WHAT IS REQUIRED:
Both the line with "C4: 2.2uF (plus 5V, minus GND) -> none" and the line with "T2: NMOS (G" in the records below must appear in the output, along with every line between them, exactly and with nothing added.

STUDY MATERIAL:
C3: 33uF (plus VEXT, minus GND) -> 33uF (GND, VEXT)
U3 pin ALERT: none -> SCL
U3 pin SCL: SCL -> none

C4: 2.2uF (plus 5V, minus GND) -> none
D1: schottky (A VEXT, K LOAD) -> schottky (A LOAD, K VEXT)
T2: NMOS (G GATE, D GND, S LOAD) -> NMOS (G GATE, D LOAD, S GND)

* * *

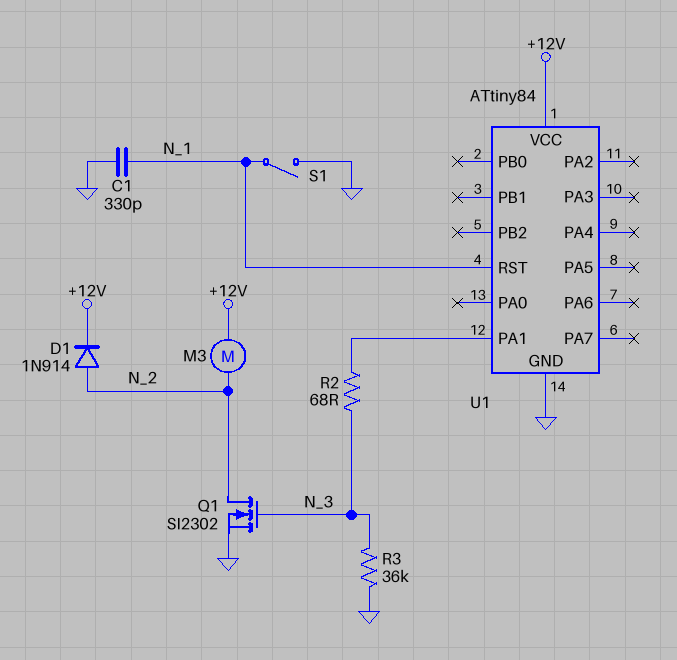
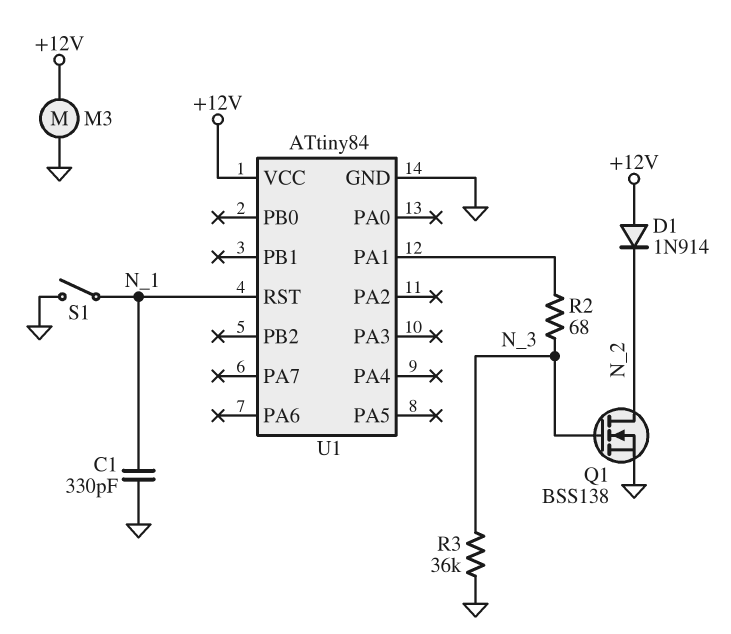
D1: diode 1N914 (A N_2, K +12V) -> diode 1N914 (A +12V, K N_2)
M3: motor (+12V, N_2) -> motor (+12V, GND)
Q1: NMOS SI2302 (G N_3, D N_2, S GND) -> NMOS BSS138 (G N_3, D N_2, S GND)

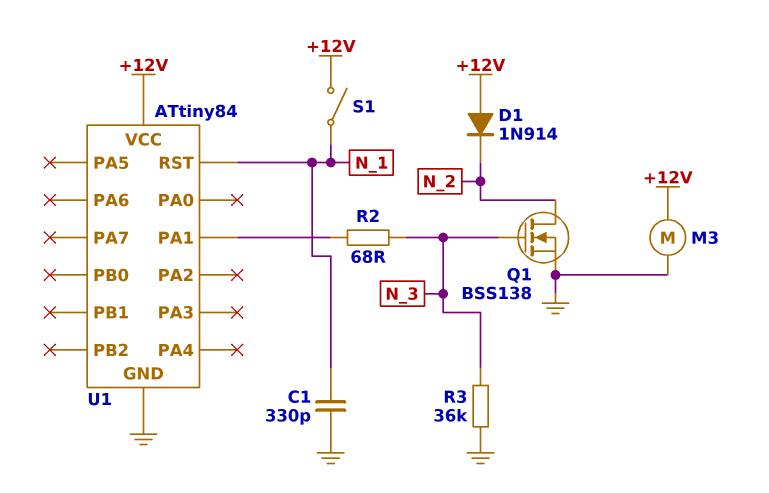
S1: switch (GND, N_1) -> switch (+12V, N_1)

SOLUTION FOR THIS PROBLEM:
C4: 2.2uF (plus 5V, minus GND) -> none
D1: schottky (A VEXT, K LOAD) -> schottky (A LOAD, K VEXT)
T2: NMOS (G GATE, D GND, S LOAD) -> NMOS (G GATE, D LOAD, S GND)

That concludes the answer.